**Work to complete**.
From the entries below, copy out every line with "first" in it.

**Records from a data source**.
- Opening Delimiter -
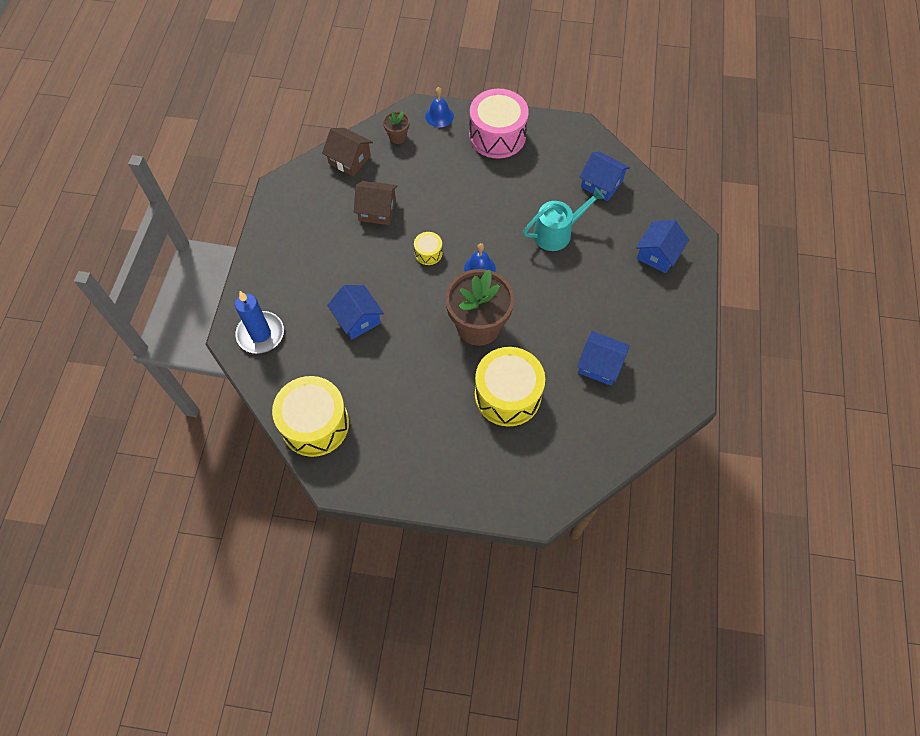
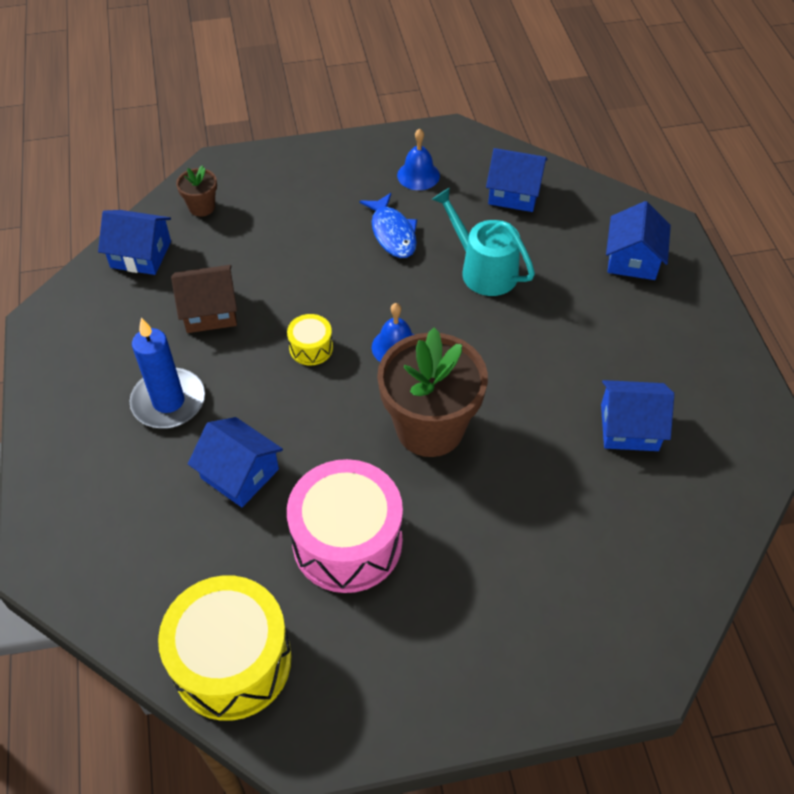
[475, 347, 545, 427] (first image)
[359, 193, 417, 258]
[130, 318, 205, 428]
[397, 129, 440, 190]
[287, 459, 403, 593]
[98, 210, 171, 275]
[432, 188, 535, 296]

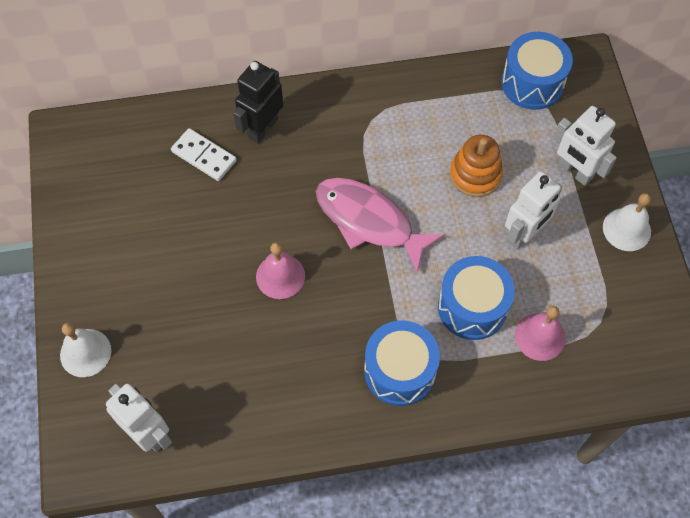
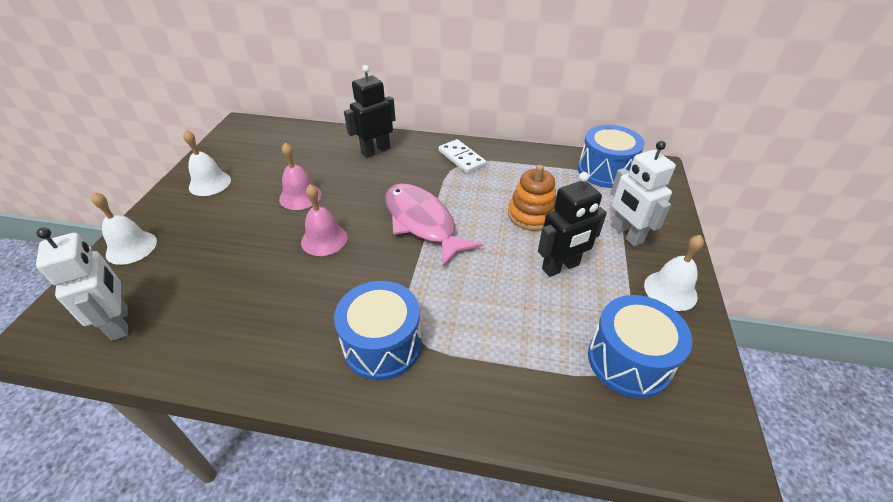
[183, 130, 231, 196]
[439, 139, 486, 173]
[588, 295, 693, 398]
[279, 143, 322, 210]
[538, 172, 607, 277]

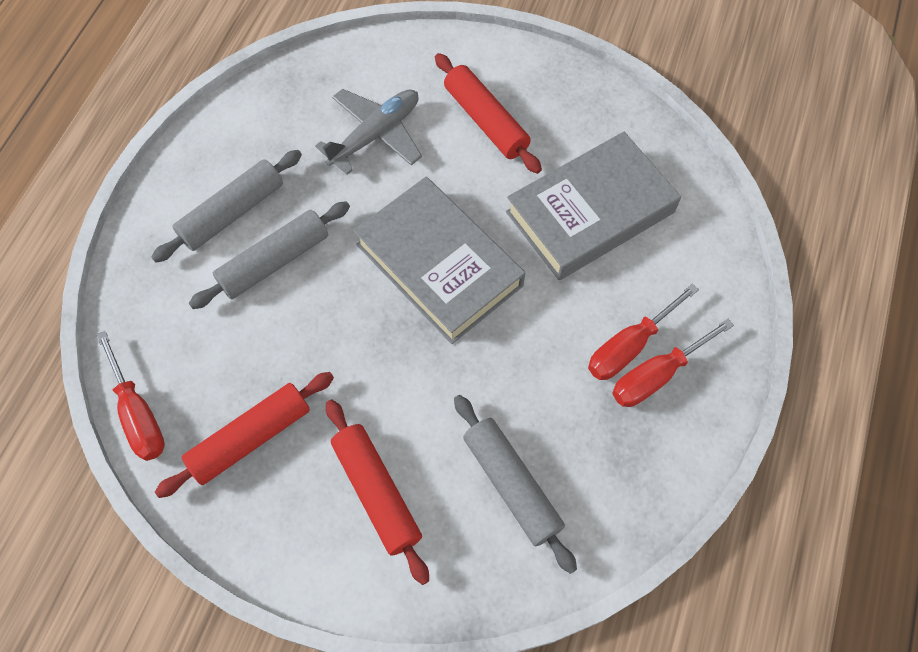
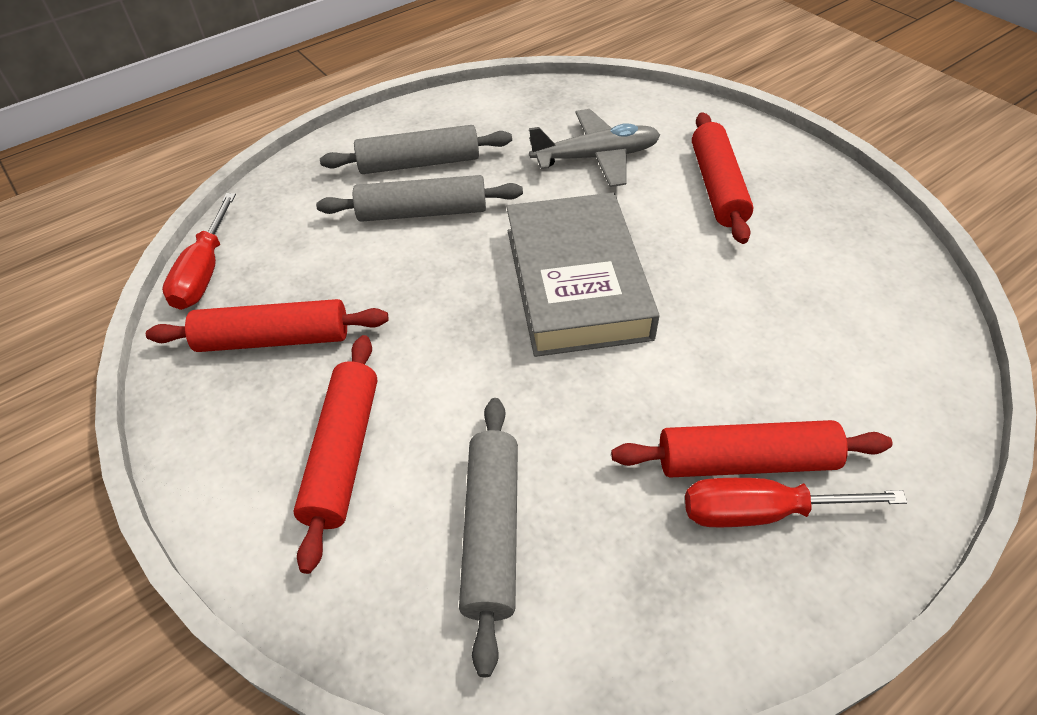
[506, 132, 681, 280] (first image)
[611, 420, 892, 478]

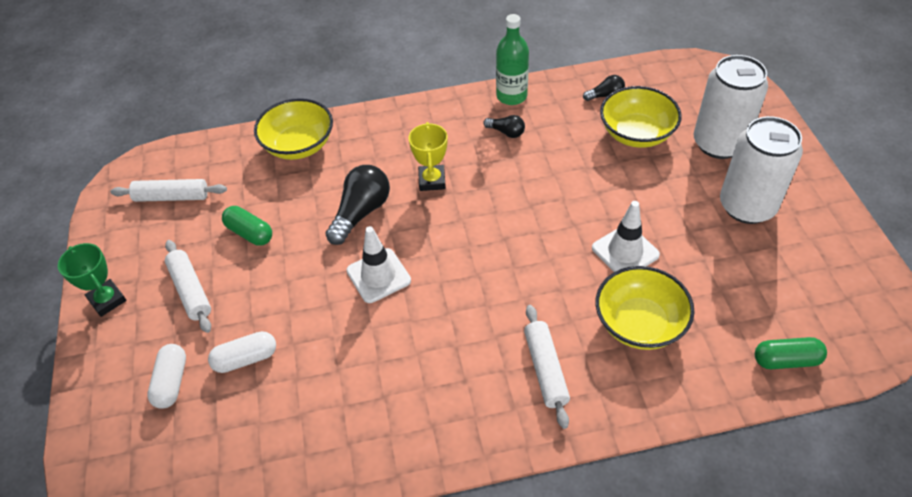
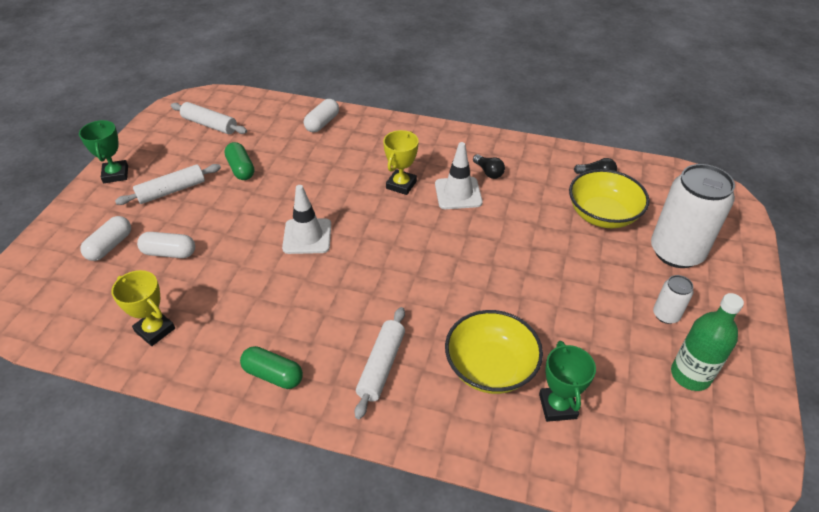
[325, 165, 390, 245] (first image)
[111, 270, 175, 346]
[539, 341, 596, 422]
[671, 293, 744, 391]
[435, 142, 483, 209]
[240, 346, 303, 389]
[304, 99, 339, 132]
[115, 164, 221, 205]
[653, 275, 694, 324]

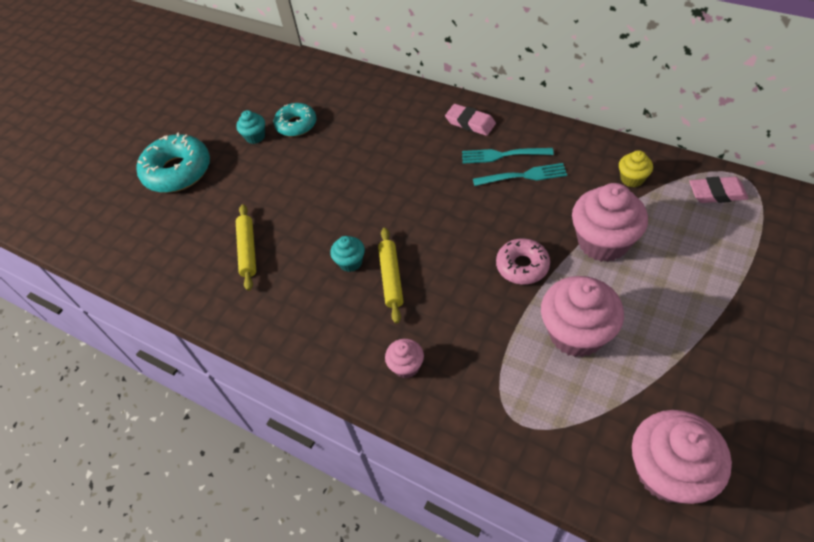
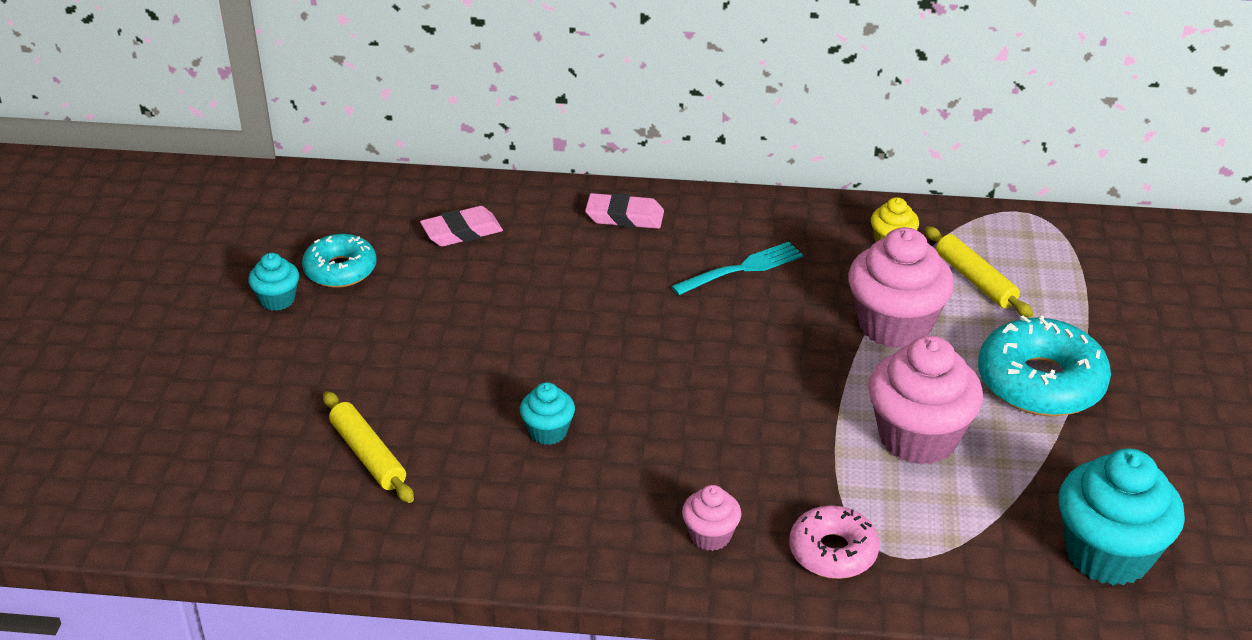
[462, 148, 554, 164] (first image)
[978, 316, 1111, 416]
[925, 226, 1033, 318]
[789, 505, 880, 579]
[420, 206, 503, 247]
[1058, 448, 1185, 585]

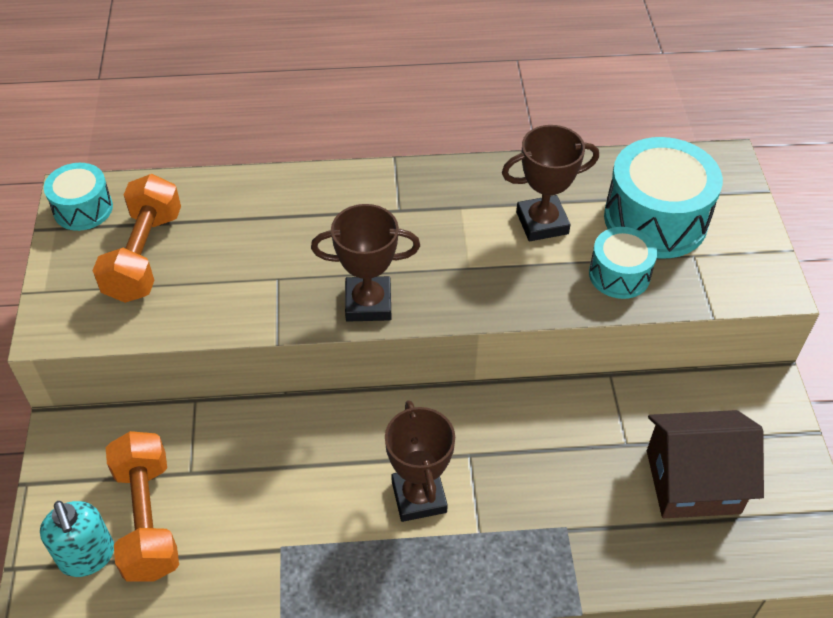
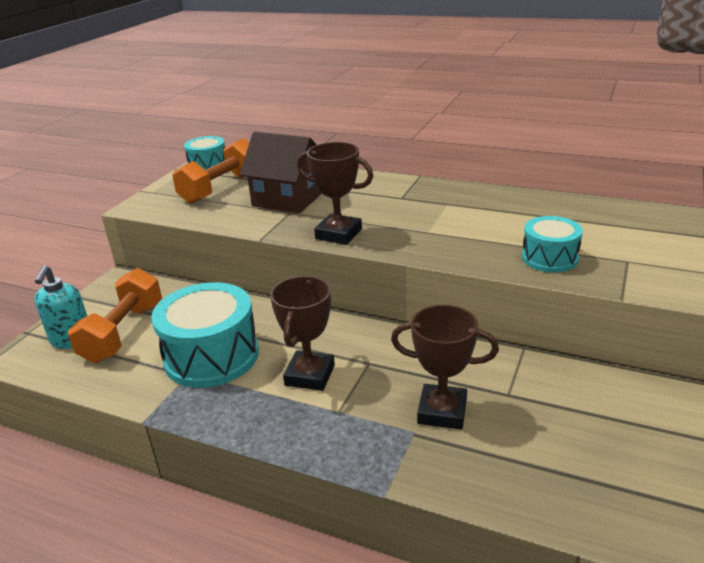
[391, 305, 499, 430]
[151, 282, 259, 388]
[240, 132, 322, 213]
- Closing Delimiter -
**Output below**.
[475, 347, 545, 427] (first image)
[506, 132, 681, 280] (first image)
[325, 165, 390, 245] (first image)
[462, 148, 554, 164] (first image)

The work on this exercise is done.